--- ACTIVITY ---
The stretch wanted below opens at the line containing "D2: schottky BAT85" and closes at the line containing "D7: LED (A BR_L, K VO) -> LED (A GND, K VO)". Please return it exactly, with no other lines.

--- Revision tracking records ---
###
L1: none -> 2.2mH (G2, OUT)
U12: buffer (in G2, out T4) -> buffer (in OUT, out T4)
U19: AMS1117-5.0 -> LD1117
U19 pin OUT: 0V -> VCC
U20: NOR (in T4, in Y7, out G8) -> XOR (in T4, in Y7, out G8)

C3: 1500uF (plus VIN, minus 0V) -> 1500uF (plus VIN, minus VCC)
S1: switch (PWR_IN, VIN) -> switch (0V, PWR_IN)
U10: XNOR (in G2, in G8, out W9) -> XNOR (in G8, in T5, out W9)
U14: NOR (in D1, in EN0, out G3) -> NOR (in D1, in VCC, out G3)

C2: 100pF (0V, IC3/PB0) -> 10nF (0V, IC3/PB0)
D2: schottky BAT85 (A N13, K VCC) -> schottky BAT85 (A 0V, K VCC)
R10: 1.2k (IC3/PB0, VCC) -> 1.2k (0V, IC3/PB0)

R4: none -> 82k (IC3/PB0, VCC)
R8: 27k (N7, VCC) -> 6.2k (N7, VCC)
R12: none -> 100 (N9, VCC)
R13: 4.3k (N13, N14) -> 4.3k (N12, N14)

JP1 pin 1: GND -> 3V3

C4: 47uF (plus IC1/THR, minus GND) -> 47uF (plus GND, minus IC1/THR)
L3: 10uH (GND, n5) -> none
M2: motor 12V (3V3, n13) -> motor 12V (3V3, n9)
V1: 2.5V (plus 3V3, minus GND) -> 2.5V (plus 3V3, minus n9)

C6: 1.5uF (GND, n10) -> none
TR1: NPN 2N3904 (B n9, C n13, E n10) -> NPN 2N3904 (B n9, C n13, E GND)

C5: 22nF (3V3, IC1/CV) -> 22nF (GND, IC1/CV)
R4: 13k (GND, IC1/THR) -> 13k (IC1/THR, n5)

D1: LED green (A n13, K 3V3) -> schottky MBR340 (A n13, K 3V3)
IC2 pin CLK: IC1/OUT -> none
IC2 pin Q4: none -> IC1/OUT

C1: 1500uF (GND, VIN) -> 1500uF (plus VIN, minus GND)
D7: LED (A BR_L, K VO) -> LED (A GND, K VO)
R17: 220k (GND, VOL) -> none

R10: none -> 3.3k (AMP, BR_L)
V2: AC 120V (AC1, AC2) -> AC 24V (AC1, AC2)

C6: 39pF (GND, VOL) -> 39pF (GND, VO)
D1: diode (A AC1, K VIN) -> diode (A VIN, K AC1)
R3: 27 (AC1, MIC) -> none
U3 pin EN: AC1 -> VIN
###
--- RESULT OF THIS TASK ---
D2: schottky BAT85 (A N13, K VCC) -> schottky BAT85 (A 0V, K VCC)
R10: 1.2k (IC3/PB0, VCC) -> 1.2k (0V, IC3/PB0)

R4: none -> 82k (IC3/PB0, VCC)
R8: 27k (N7, VCC) -> 6.2k (N7, VCC)
R12: none -> 100 (N9, VCC)
R13: 4.3k (N13, N14) -> 4.3k (N12, N14)

JP1 pin 1: GND -> 3V3

C4: 47uF (plus IC1/THR, minus GND) -> 47uF (plus GND, minus IC1/THR)
L3: 10uH (GND, n5) -> none
M2: motor 12V (3V3, n13) -> motor 12V (3V3, n9)
V1: 2.5V (plus 3V3, minus GND) -> 2.5V (plus 3V3, minus n9)

C6: 1.5uF (GND, n10) -> none
TR1: NPN 2N3904 (B n9, C n13, E n10) -> NPN 2N3904 (B n9, C n13, E GND)

C5: 22nF (3V3, IC1/CV) -> 22nF (GND, IC1/CV)
R4: 13k (GND, IC1/THR) -> 13k (IC1/THR, n5)

D1: LED green (A n13, K 3V3) -> schottky MBR340 (A n13, K 3V3)
IC2 pin CLK: IC1/OUT -> none
IC2 pin Q4: none -> IC1/OUT

C1: 1500uF (GND, VIN) -> 1500uF (plus VIN, minus GND)
D7: LED (A BR_L, K VO) -> LED (A GND, K VO)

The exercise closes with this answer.